→ GIVEN DATA:
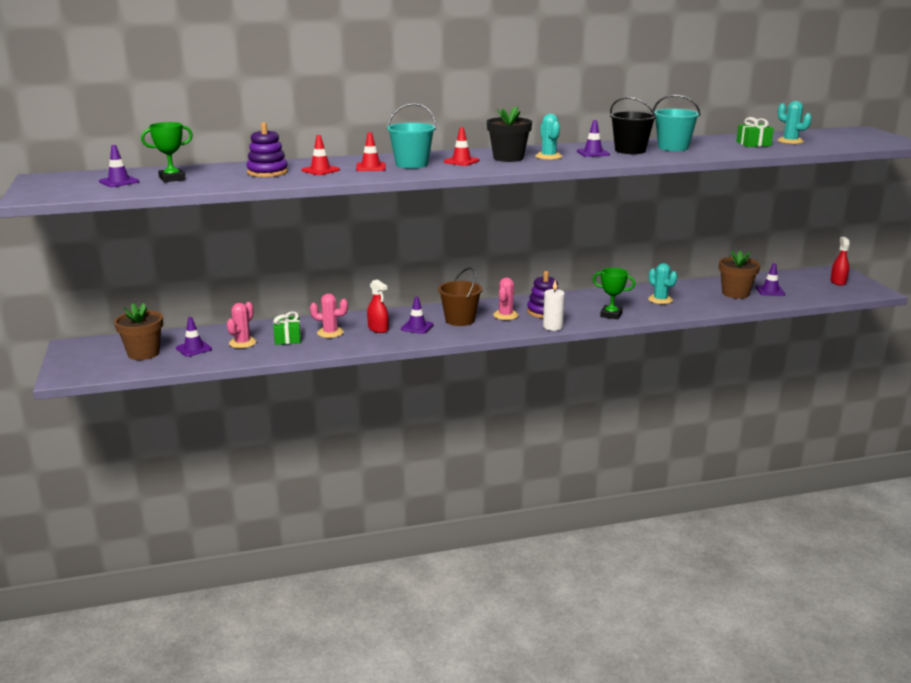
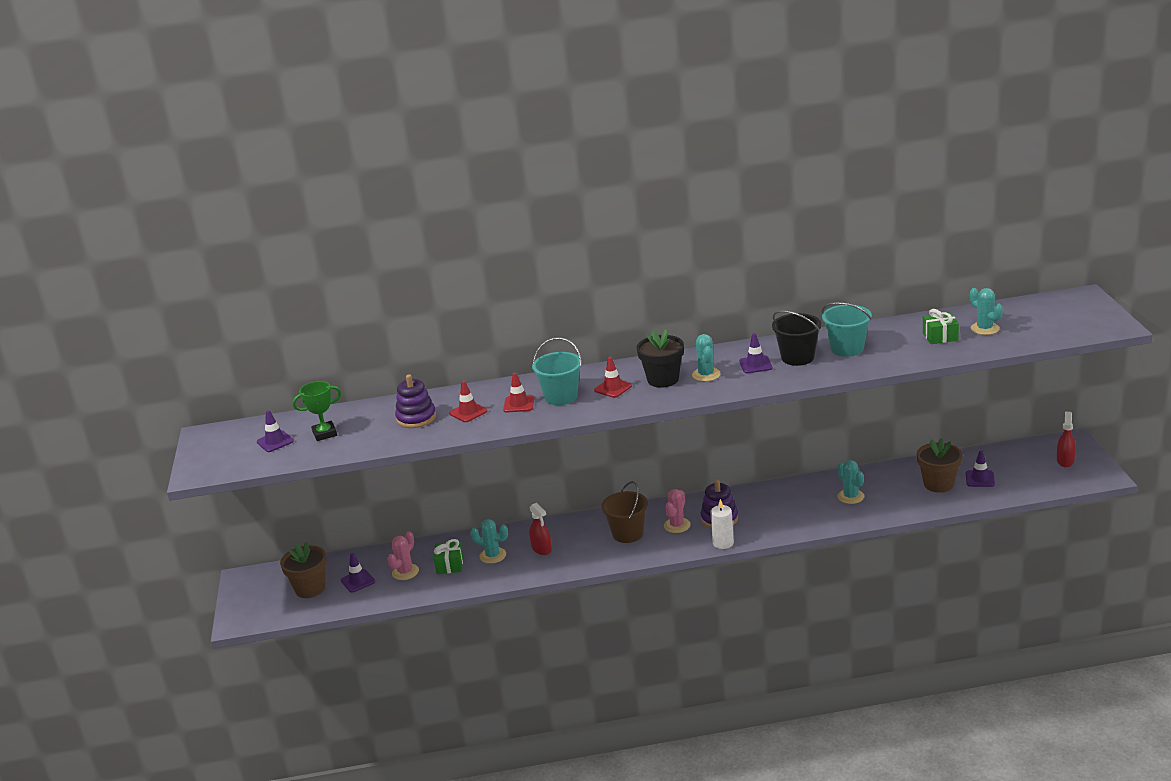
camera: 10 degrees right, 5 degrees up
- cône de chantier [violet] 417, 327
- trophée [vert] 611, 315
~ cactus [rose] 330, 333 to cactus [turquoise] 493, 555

→ WHAT YOU SHOULD DO: After locating the line that contains "- cône de chantier [violet] 417, 327", output it and the remaining lines of the material above, exactly as they read.

→ YOUR RESPONSE:
- cône de chantier [violet] 417, 327
- trophée [vert] 611, 315
~ cactus [rose] 330, 333 to cactus [turquoise] 493, 555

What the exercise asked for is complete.